> [EXERCISE BRIEF] From the line with "R16: 1.5k (SIG8, VSS) -> none" to the line with "C3: 1uF (plus", retype every line exactly, including those two, and leave out the rest of the data below.

Itemized modification records
☆ ☆ ☆ ☆ ☆
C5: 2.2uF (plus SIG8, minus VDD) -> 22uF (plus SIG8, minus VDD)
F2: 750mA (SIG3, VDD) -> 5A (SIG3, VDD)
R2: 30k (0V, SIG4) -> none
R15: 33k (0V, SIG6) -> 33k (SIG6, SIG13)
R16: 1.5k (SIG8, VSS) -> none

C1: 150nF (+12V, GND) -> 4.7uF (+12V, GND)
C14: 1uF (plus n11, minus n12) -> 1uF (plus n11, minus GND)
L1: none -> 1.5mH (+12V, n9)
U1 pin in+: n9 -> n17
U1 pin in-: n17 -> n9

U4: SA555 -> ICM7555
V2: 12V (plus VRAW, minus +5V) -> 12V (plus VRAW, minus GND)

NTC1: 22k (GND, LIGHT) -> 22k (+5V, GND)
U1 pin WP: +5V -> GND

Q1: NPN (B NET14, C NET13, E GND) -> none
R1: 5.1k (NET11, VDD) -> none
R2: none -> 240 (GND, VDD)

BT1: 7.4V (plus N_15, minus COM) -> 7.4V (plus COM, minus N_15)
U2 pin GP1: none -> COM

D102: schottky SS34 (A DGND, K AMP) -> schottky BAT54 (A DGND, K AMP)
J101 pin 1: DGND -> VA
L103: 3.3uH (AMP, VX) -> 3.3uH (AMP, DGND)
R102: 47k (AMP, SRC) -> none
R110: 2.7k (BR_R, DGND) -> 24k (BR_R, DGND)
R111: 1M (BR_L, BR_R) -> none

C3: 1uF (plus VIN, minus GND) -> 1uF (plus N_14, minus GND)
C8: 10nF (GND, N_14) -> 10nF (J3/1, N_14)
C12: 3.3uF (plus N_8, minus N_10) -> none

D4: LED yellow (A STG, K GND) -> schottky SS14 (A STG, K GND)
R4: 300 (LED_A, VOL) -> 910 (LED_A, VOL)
☆ ☆ ☆ ☆ ☆
> [ANSWER BOX]
R16: 1.5k (SIG8, VSS) -> none

C1: 150nF (+12V, GND) -> 4.7uF (+12V, GND)
C14: 1uF (plus n11, minus n12) -> 1uF (plus n11, minus GND)
L1: none -> 1.5mH (+12V, n9)
U1 pin in+: n9 -> n17
U1 pin in-: n17 -> n9

U4: SA555 -> ICM7555
V2: 12V (plus VRAW, minus +5V) -> 12V (plus VRAW, minus GND)

NTC1: 22k (GND, LIGHT) -> 22k (+5V, GND)
U1 pin WP: +5V -> GND

Q1: NPN (B NET14, C NET13, E GND) -> none
R1: 5.1k (NET11, VDD) -> none
R2: none -> 240 (GND, VDD)

BT1: 7.4V (plus N_15, minus COM) -> 7.4V (plus COM, minus N_15)
U2 pin GP1: none -> COM

D102: schottky SS34 (A DGND, K AMP) -> schottky BAT54 (A DGND, K AMP)
J101 pin 1: DGND -> VA
L103: 3.3uH (AMP, VX) -> 3.3uH (AMP, DGND)
R102: 47k (AMP, SRC) -> none
R110: 2.7k (BR_R, DGND) -> 24k (BR_R, DGND)
R111: 1M (BR_L, BR_R) -> none

C3: 1uF (plus VIN, minus GND) -> 1uF (plus N_14, minus GND)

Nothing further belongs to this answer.